Using the records below, repeat exactly the lines from the one holding "pool table: (663, 393)" through the one holding "bench: (38, 78) -> (303, 199), moved", both ends included, and no others.

BEGIN Data to examine

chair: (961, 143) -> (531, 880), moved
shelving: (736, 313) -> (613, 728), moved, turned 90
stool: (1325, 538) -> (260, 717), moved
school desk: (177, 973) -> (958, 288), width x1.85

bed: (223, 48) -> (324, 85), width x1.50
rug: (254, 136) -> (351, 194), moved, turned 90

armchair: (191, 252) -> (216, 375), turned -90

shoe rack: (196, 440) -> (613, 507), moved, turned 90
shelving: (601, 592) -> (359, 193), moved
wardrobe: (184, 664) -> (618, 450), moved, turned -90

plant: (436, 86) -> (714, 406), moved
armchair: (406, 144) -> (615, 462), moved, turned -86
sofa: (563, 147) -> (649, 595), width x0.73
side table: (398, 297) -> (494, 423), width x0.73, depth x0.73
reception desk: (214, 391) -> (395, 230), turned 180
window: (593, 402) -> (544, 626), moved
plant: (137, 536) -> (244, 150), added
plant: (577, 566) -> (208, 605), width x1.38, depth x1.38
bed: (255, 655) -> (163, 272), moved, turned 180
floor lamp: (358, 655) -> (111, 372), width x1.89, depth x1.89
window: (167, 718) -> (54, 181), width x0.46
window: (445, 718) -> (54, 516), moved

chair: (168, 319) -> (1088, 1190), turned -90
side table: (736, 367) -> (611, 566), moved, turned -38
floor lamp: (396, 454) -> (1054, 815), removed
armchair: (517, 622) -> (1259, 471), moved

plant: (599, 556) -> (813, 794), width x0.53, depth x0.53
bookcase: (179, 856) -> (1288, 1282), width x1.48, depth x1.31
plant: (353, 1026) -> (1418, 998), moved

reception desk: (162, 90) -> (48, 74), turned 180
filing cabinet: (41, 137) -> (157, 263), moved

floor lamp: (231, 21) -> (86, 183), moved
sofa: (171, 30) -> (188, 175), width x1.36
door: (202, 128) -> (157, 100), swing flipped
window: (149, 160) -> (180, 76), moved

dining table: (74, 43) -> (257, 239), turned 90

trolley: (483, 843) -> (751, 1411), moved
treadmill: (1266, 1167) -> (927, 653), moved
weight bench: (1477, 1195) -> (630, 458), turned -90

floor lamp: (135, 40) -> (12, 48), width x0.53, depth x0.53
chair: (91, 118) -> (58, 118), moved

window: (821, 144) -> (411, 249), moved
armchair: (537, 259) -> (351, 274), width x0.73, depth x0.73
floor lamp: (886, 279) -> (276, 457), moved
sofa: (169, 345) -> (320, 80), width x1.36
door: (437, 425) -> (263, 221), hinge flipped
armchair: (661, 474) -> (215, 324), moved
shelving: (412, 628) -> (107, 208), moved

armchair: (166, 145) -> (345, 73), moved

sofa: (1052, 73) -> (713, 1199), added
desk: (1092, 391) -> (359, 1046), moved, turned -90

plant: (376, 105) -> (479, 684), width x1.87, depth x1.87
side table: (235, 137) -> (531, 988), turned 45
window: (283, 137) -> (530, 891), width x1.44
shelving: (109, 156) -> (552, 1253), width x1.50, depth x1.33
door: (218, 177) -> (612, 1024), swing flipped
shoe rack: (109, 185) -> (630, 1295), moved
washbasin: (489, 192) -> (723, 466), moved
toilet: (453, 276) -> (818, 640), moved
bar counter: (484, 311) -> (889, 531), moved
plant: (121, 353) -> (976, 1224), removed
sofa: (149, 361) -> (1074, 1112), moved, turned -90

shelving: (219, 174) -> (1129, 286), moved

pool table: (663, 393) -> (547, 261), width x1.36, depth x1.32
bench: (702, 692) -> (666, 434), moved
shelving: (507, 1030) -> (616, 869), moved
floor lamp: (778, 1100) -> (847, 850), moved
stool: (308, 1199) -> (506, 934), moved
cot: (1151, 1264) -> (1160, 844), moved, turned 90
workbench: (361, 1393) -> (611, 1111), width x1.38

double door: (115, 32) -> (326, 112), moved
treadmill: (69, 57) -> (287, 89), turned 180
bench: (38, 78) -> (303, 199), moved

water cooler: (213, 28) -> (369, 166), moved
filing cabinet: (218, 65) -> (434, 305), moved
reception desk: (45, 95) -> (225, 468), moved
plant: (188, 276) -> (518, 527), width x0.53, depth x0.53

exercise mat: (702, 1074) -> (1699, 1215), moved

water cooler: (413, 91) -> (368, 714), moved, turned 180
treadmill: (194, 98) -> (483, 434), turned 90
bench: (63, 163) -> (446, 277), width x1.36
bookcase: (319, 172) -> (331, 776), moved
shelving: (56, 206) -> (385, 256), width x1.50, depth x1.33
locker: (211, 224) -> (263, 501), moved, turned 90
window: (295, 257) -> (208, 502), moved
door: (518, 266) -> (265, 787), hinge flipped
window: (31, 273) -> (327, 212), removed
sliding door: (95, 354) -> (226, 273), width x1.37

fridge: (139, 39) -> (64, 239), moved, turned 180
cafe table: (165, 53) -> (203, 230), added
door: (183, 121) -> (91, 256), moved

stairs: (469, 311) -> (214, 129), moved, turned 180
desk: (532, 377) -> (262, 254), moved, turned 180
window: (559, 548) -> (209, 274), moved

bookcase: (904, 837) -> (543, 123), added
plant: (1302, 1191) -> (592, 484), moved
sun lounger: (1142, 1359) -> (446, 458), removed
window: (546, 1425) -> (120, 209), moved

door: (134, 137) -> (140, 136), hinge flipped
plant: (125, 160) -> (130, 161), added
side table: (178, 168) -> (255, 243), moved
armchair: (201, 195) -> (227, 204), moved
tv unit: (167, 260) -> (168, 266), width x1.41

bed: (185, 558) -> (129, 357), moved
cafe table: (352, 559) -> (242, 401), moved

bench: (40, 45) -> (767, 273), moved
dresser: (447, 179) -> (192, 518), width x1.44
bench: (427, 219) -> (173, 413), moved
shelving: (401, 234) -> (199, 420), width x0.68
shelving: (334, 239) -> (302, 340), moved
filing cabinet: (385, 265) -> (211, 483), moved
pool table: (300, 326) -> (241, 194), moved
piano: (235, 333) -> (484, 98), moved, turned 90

END Data to examine

■ Completed task
pool table: (663, 393) -> (547, 261), width x1.36, depth x1.32
bench: (702, 692) -> (666, 434), moved
shelving: (507, 1030) -> (616, 869), moved
floor lamp: (778, 1100) -> (847, 850), moved
stool: (308, 1199) -> (506, 934), moved
cot: (1151, 1264) -> (1160, 844), moved, turned 90
workbench: (361, 1393) -> (611, 1111), width x1.38

double door: (115, 32) -> (326, 112), moved
treadmill: (69, 57) -> (287, 89), turned 180
bench: (38, 78) -> (303, 199), moved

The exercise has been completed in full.